▸ **Task item**
The line containing "J3 pin 1: NET22 -> GND" marks the end, so write out exactly every line from the top of the entries below through that one.
(Dataset records)
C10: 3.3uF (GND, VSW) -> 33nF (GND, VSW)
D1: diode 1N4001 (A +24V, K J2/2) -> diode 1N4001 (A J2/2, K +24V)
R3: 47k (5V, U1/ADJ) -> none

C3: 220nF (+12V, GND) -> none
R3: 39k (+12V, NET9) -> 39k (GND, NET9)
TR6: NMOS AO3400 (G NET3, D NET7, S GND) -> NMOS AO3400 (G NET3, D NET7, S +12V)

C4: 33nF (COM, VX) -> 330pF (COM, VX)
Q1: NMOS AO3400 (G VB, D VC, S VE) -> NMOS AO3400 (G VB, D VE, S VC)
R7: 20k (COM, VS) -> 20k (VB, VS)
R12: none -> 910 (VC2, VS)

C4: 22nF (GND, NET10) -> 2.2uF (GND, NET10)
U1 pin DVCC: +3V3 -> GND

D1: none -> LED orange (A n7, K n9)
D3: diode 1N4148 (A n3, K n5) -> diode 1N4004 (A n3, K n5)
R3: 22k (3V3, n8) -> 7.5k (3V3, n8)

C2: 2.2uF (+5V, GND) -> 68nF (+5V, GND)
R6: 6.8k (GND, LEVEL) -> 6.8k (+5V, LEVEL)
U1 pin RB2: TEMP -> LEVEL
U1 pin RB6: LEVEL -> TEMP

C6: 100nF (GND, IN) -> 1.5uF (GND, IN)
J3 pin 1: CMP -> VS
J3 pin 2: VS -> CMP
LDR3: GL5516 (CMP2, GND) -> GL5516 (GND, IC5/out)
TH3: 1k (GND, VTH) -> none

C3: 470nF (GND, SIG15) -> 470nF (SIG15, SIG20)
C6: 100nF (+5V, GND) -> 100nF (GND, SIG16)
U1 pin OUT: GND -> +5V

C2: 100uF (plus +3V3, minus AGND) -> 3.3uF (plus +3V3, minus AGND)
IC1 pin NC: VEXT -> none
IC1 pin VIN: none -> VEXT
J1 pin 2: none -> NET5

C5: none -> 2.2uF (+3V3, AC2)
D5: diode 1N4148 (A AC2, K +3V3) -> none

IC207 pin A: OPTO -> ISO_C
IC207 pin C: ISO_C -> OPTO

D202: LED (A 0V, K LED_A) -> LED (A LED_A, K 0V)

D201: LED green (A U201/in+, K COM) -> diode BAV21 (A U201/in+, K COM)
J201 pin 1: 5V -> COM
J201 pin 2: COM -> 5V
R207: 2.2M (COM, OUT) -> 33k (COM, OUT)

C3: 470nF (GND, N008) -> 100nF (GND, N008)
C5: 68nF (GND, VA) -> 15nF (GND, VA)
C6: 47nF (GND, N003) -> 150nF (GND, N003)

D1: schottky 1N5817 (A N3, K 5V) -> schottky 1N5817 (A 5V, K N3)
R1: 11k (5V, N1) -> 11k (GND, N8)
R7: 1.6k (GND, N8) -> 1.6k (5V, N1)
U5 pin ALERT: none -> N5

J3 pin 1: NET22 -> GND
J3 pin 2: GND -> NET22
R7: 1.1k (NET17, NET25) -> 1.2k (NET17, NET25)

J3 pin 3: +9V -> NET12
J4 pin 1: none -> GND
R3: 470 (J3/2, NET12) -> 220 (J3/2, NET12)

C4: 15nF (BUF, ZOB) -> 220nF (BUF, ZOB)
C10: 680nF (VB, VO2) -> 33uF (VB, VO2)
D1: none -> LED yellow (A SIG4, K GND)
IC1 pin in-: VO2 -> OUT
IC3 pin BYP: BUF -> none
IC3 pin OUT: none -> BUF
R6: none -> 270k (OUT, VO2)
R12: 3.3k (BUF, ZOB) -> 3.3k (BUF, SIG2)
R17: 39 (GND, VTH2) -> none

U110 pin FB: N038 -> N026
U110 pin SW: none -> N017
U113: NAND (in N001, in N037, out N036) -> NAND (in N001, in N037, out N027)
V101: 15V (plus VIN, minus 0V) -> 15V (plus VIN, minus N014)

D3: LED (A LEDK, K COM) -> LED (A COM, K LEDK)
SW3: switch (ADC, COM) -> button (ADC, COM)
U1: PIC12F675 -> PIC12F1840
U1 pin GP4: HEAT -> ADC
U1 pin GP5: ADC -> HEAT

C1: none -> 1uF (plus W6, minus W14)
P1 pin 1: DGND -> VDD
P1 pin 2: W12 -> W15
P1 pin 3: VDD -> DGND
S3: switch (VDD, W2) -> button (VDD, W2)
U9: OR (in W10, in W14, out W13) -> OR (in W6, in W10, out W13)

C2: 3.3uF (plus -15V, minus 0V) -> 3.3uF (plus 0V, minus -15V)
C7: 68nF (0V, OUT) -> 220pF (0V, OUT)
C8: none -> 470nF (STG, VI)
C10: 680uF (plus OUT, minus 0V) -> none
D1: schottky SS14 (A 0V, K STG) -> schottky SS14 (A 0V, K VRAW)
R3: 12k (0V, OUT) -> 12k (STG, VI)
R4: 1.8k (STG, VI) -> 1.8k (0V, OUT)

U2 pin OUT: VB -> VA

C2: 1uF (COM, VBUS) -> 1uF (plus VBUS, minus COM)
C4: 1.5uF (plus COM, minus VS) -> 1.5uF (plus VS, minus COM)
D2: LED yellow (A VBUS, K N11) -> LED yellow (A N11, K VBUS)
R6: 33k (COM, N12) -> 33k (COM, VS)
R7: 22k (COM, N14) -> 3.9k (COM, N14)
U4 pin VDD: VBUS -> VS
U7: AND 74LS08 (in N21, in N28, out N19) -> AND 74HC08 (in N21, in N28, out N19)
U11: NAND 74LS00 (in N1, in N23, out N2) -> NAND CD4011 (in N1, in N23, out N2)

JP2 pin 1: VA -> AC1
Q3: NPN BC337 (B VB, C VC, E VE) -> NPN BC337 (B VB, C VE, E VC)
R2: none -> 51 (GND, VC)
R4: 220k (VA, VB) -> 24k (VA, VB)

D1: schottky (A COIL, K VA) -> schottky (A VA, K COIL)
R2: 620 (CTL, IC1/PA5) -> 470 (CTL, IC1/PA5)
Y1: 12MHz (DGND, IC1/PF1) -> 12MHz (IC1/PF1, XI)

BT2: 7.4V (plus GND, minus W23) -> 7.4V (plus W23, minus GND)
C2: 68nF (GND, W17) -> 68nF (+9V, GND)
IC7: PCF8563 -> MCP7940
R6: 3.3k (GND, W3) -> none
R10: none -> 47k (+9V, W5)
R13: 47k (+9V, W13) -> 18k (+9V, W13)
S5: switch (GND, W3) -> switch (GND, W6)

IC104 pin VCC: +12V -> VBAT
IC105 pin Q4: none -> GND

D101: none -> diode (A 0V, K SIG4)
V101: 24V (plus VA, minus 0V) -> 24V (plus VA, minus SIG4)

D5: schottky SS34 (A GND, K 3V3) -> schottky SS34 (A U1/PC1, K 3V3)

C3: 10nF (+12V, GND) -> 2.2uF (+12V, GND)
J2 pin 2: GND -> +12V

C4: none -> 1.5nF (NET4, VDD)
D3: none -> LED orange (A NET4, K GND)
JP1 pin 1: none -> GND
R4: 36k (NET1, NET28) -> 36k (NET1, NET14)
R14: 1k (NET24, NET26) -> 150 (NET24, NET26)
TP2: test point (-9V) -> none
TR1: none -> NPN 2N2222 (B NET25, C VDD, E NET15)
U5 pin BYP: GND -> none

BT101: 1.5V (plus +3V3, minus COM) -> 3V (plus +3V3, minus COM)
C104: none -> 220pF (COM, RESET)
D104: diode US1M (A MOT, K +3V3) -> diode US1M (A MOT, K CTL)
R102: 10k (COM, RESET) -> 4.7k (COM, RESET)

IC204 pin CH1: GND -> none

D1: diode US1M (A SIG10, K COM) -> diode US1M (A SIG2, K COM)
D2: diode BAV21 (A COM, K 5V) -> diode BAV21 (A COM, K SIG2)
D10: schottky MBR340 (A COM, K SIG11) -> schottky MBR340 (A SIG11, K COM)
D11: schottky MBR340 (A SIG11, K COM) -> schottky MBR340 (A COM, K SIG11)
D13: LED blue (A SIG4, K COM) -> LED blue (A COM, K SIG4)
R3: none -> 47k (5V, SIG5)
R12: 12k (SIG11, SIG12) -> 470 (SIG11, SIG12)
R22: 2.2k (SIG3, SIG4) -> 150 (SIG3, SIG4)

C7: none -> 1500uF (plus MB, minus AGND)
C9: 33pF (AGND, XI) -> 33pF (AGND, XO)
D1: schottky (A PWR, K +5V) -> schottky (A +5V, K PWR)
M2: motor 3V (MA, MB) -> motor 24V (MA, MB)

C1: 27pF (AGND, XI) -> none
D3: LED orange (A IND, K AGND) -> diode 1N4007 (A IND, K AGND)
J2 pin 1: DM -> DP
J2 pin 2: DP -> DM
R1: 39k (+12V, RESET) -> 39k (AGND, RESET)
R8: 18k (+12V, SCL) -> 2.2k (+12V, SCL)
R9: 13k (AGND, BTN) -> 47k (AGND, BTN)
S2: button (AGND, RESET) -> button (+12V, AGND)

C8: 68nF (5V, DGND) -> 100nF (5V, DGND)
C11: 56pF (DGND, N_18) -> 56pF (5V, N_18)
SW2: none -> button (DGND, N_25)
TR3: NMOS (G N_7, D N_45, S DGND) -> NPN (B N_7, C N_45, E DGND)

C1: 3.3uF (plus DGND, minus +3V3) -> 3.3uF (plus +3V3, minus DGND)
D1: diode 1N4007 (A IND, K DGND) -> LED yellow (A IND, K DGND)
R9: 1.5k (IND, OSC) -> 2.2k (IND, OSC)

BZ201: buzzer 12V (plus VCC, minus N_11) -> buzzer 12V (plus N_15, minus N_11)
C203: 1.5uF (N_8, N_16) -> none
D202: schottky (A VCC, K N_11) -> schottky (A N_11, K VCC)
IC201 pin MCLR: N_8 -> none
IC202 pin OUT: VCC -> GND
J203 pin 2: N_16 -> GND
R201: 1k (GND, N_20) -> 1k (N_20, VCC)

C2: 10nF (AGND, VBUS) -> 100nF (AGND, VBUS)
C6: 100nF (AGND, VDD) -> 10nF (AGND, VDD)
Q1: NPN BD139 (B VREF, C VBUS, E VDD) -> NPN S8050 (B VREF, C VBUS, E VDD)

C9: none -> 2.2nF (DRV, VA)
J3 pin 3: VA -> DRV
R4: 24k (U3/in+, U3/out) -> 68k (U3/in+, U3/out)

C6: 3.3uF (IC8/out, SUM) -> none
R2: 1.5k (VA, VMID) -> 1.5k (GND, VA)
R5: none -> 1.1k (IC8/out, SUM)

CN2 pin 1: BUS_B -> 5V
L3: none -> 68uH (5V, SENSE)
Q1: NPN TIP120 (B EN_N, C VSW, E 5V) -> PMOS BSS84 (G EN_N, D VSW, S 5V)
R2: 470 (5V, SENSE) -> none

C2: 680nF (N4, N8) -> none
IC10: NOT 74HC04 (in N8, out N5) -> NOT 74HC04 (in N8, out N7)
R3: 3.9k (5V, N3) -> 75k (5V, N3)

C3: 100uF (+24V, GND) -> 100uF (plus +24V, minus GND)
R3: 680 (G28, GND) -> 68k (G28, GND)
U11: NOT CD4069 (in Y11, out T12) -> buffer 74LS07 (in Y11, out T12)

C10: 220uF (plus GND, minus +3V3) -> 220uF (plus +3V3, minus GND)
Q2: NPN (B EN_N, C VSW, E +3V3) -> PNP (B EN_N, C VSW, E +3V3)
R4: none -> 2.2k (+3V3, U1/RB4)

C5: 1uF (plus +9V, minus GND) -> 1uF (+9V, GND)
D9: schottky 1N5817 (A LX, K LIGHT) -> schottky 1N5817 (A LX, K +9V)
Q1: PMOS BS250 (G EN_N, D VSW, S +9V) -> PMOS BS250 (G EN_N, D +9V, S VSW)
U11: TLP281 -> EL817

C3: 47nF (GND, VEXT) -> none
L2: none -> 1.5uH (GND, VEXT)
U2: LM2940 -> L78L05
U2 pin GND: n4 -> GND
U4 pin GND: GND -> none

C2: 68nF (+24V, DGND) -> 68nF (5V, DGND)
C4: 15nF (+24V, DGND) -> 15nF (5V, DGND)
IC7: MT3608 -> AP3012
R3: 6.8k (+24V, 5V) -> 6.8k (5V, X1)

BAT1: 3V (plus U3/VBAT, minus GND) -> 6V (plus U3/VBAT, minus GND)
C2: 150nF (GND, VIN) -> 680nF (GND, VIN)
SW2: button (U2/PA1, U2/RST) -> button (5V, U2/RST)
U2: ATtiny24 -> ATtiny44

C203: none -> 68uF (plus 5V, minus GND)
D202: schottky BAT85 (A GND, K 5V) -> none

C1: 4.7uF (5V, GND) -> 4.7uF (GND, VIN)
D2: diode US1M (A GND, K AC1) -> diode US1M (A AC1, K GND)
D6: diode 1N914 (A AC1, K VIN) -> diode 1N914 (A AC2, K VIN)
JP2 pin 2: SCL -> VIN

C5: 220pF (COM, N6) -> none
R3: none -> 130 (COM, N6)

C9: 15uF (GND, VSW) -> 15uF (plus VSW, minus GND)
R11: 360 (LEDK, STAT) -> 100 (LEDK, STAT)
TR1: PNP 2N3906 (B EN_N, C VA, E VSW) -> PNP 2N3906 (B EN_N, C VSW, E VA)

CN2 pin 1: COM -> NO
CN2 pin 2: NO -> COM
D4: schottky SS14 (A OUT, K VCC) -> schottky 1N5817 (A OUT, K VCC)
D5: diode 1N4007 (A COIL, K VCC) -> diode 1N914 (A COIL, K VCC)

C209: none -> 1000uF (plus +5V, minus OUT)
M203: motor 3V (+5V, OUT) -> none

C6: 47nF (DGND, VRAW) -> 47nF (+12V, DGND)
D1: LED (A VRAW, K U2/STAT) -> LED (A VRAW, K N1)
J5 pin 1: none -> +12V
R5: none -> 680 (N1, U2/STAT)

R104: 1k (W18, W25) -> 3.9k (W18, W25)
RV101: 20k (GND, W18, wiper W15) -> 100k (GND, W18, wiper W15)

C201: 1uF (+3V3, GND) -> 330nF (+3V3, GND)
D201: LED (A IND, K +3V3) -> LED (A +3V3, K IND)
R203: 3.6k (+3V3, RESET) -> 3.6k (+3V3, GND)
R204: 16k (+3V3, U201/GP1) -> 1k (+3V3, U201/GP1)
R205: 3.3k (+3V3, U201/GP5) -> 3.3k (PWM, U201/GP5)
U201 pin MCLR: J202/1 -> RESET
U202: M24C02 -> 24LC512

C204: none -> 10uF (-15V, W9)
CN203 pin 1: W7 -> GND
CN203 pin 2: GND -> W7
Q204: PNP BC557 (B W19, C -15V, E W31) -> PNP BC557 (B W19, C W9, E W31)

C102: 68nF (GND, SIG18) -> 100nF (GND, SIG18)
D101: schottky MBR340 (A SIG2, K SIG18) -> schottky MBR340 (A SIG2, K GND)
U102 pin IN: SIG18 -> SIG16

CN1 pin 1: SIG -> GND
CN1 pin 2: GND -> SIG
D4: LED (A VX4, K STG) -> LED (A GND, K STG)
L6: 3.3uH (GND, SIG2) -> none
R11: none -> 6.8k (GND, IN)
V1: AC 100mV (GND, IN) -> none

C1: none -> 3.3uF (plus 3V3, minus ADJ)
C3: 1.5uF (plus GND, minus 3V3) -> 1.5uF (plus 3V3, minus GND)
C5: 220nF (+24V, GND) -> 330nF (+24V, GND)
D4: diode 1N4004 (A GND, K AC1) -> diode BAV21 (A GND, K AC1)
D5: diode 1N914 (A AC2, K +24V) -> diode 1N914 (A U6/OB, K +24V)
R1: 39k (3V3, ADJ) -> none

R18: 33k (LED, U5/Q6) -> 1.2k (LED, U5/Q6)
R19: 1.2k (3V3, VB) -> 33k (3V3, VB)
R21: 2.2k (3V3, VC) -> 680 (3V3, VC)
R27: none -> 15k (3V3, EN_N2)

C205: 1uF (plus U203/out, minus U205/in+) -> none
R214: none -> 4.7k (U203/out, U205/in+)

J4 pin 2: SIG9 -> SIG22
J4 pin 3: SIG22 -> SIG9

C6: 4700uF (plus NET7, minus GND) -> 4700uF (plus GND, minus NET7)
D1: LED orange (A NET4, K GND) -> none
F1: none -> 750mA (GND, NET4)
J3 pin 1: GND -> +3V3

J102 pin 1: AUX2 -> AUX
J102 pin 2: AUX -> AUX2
(End Dataset records)
▸ **Answer area**
C10: 3.3uF (GND, VSW) -> 33nF (GND, VSW)
D1: diode 1N4001 (A +24V, K J2/2) -> diode 1N4001 (A J2/2, K +24V)
R3: 47k (5V, U1/ADJ) -> none

C3: 220nF (+12V, GND) -> none
R3: 39k (+12V, NET9) -> 39k (GND, NET9)
TR6: NMOS AO3400 (G NET3, D NET7, S GND) -> NMOS AO3400 (G NET3, D NET7, S +12V)

C4: 33nF (COM, VX) -> 330pF (COM, VX)
Q1: NMOS AO3400 (G VB, D VC, S VE) -> NMOS AO3400 (G VB, D VE, S VC)
R7: 20k (COM, VS) -> 20k (VB, VS)
R12: none -> 910 (VC2, VS)

C4: 22nF (GND, NET10) -> 2.2uF (GND, NET10)
U1 pin DVCC: +3V3 -> GND

D1: none -> LED orange (A n7, K n9)
D3: diode 1N4148 (A n3, K n5) -> diode 1N4004 (A n3, K n5)
R3: 22k (3V3, n8) -> 7.5k (3V3, n8)

C2: 2.2uF (+5V, GND) -> 68nF (+5V, GND)
R6: 6.8k (GND, LEVEL) -> 6.8k (+5V, LEVEL)
U1 pin RB2: TEMP -> LEVEL
U1 pin RB6: LEVEL -> TEMP

C6: 100nF (GND, IN) -> 1.5uF (GND, IN)
J3 pin 1: CMP -> VS
J3 pin 2: VS -> CMP
LDR3: GL5516 (CMP2, GND) -> GL5516 (GND, IC5/out)
TH3: 1k (GND, VTH) -> none

C3: 470nF (GND, SIG15) -> 470nF (SIG15, SIG20)
C6: 100nF (+5V, GND) -> 100nF (GND, SIG16)
U1 pin OUT: GND -> +5V

C2: 100uF (plus +3V3, minus AGND) -> 3.3uF (plus +3V3, minus AGND)
IC1 pin NC: VEXT -> none
IC1 pin VIN: none -> VEXT
J1 pin 2: none -> NET5

C5: none -> 2.2uF (+3V3, AC2)
D5: diode 1N4148 (A AC2, K +3V3) -> none

IC207 pin A: OPTO -> ISO_C
IC207 pin C: ISO_C -> OPTO

D202: LED (A 0V, K LED_A) -> LED (A LED_A, K 0V)

D201: LED green (A U201/in+, K COM) -> diode BAV21 (A U201/in+, K COM)
J201 pin 1: 5V -> COM
J201 pin 2: COM -> 5V
R207: 2.2M (COM, OUT) -> 33k (COM, OUT)

C3: 470nF (GND, N008) -> 100nF (GND, N008)
C5: 68nF (GND, VA) -> 15nF (GND, VA)
C6: 47nF (GND, N003) -> 150nF (GND, N003)

D1: schottky 1N5817 (A N3, K 5V) -> schottky 1N5817 (A 5V, K N3)
R1: 11k (5V, N1) -> 11k (GND, N8)
R7: 1.6k (GND, N8) -> 1.6k (5V, N1)
U5 pin ALERT: none -> N5

J3 pin 1: NET22 -> GND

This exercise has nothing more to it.